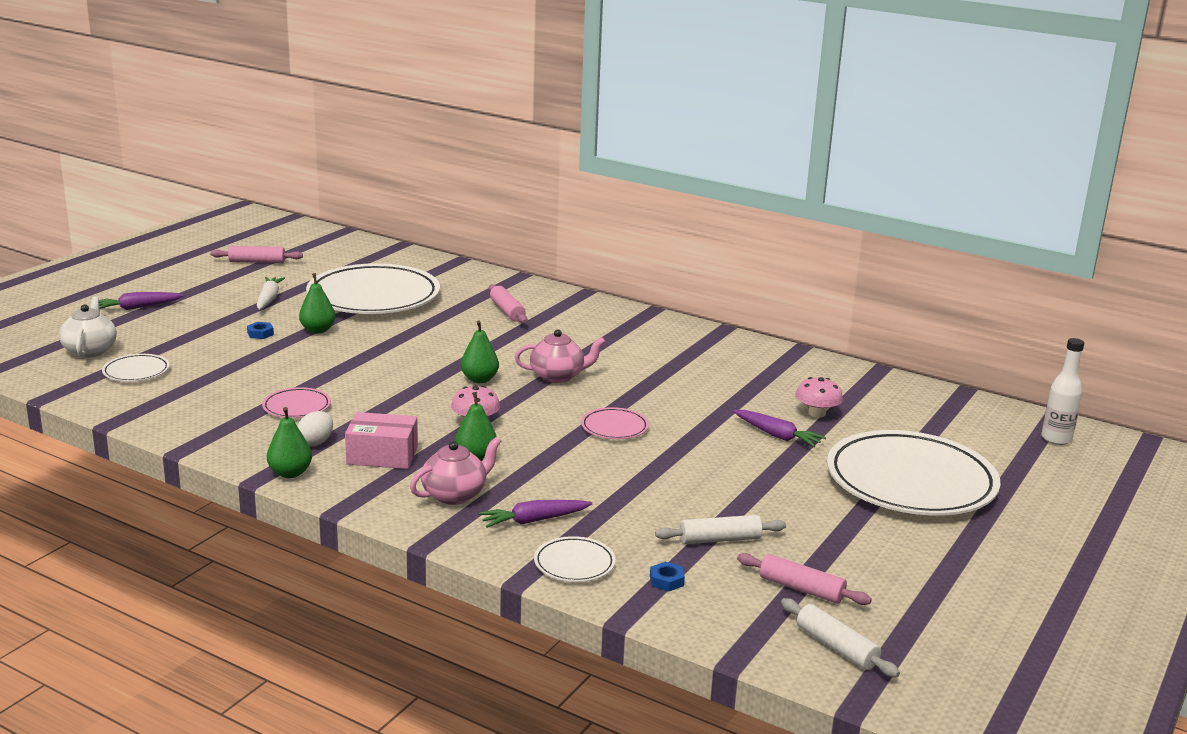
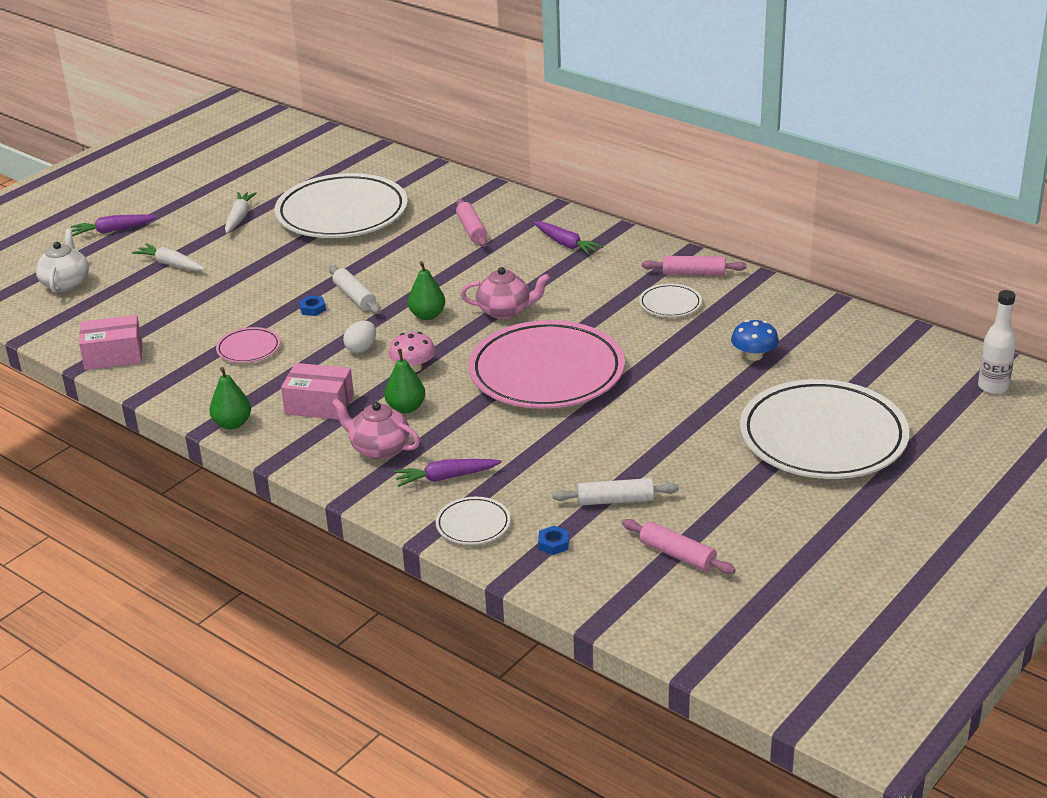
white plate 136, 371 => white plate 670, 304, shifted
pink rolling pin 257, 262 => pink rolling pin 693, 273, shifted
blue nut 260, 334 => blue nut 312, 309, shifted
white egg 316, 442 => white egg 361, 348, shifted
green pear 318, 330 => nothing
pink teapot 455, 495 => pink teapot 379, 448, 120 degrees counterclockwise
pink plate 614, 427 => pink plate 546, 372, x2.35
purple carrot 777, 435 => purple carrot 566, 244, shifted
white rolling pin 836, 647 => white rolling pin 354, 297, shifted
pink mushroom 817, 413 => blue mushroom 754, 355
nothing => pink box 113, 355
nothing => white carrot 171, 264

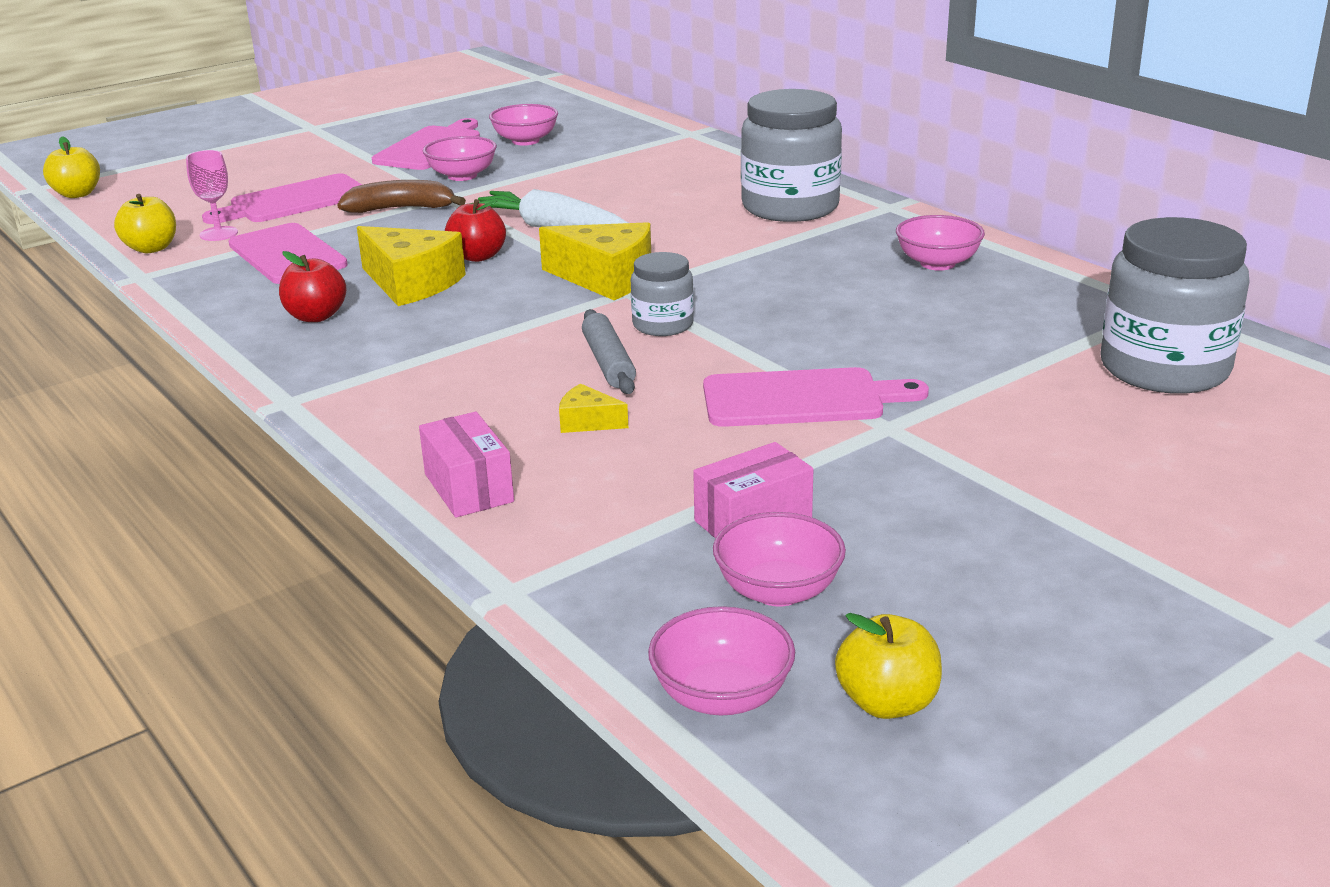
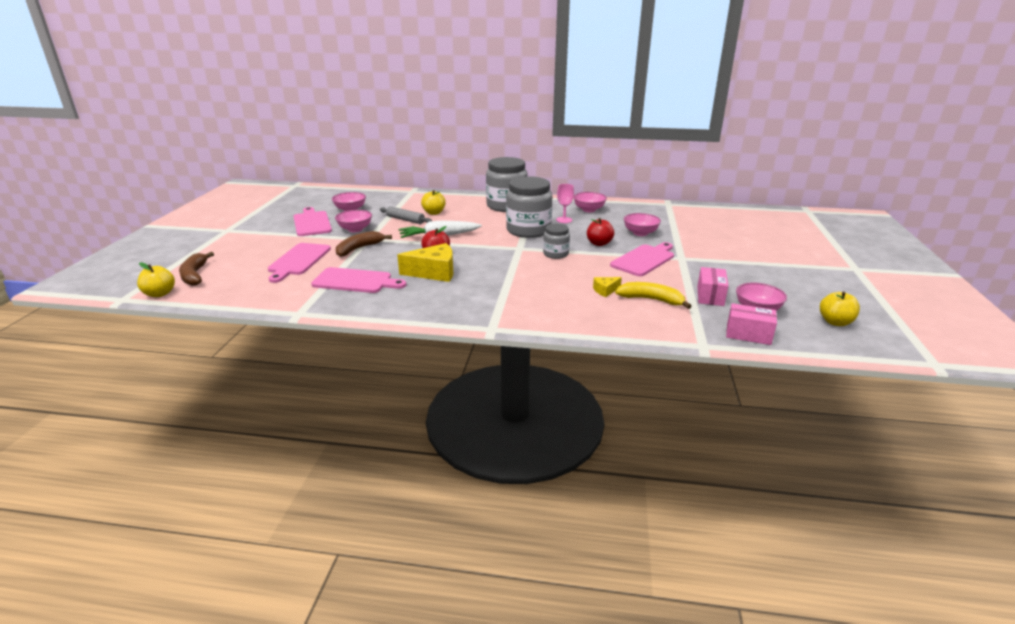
yellow apple 151, 248 => yellow apple 434, 213, shifted
pink goblet 219, 234 => pink goblet 564, 220, shifted
red apple 316, 316 => red apple 599, 243, shifted
pink box 468, 488 => pink box 748, 334, shifted
yellow cheese 606, 278 => nothing
grey rolling pin 609, 363 => grey rolling pin 405, 220, shifted
pink bowl 722, 696 => pink bowl 640, 233, shifted
grey jar 1164, 368 => grey jar 528, 230, shifted
nothing => brown banana 194, 275
nothing => yellow banana 651, 300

- Exercise objective:
Print, please, exactly the lines from the one holding "white egg 316, 442" through the final line of the data, both included, while leaving out each picture.

- Solution below:
white egg 316, 442 => white egg 361, 348, shifted
green pear 318, 330 => nothing
pink teapot 455, 495 => pink teapot 379, 448, 120 degrees counterclockwise
pink plate 614, 427 => pink plate 546, 372, x2.35
purple carrot 777, 435 => purple carrot 566, 244, shifted
white rolling pin 836, 647 => white rolling pin 354, 297, shifted
pink mushroom 817, 413 => blue mushroom 754, 355
nothing => pink box 113, 355
nothing => white carrot 171, 264

yellow apple 151, 248 => yellow apple 434, 213, shifted
pink goblet 219, 234 => pink goblet 564, 220, shifted
red apple 316, 316 => red apple 599, 243, shifted
pink box 468, 488 => pink box 748, 334, shifted
yellow cheese 606, 278 => nothing
grey rolling pin 609, 363 => grey rolling pin 405, 220, shifted
pink bowl 722, 696 => pink bowl 640, 233, shifted
grey jar 1164, 368 => grey jar 528, 230, shifted
nothing => brown banana 194, 275
nothing => yellow banana 651, 300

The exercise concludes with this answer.